Object matching data:
+-------+
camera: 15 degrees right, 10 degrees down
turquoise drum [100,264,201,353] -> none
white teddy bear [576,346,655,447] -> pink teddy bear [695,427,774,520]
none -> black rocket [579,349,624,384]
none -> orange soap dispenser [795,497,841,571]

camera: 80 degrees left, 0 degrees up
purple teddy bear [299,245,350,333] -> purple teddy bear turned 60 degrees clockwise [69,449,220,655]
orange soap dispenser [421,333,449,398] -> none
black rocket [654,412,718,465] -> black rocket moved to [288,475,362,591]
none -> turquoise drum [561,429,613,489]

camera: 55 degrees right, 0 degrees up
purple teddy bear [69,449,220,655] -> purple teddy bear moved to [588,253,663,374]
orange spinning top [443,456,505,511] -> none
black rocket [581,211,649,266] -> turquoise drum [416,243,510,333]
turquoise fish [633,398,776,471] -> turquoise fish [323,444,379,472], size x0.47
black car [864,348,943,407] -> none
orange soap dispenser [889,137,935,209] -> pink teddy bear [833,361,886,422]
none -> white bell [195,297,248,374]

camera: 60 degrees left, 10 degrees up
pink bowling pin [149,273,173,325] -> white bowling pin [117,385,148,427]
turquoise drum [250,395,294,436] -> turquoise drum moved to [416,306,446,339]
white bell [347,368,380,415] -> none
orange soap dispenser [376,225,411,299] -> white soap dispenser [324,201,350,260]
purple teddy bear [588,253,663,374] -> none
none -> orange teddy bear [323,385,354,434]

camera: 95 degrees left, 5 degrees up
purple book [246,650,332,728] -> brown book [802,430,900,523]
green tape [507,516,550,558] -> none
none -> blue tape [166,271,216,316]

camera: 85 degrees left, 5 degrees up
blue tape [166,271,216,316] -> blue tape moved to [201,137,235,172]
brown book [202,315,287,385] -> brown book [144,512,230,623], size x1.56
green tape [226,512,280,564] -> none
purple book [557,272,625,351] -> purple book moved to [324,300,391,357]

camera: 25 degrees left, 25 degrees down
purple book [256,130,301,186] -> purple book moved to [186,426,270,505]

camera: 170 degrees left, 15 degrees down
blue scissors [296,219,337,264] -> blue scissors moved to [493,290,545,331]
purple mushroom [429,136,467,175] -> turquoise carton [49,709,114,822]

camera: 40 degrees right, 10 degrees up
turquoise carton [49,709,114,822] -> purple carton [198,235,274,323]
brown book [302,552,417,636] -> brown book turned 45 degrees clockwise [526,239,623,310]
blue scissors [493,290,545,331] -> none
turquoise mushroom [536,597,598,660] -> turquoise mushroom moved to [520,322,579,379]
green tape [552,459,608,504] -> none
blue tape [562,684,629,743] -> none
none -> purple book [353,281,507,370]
+-------+
Exercise details:
Where does the string "drum" occur in the data above? Copy every line that holds it.

Written response:
turquoise drum [100,264,201,353] -> none
none -> turquoise drum [561,429,613,489]
black rocket [581,211,649,266] -> turquoise drum [416,243,510,333]
turquoise drum [250,395,294,436] -> turquoise drum moved to [416,306,446,339]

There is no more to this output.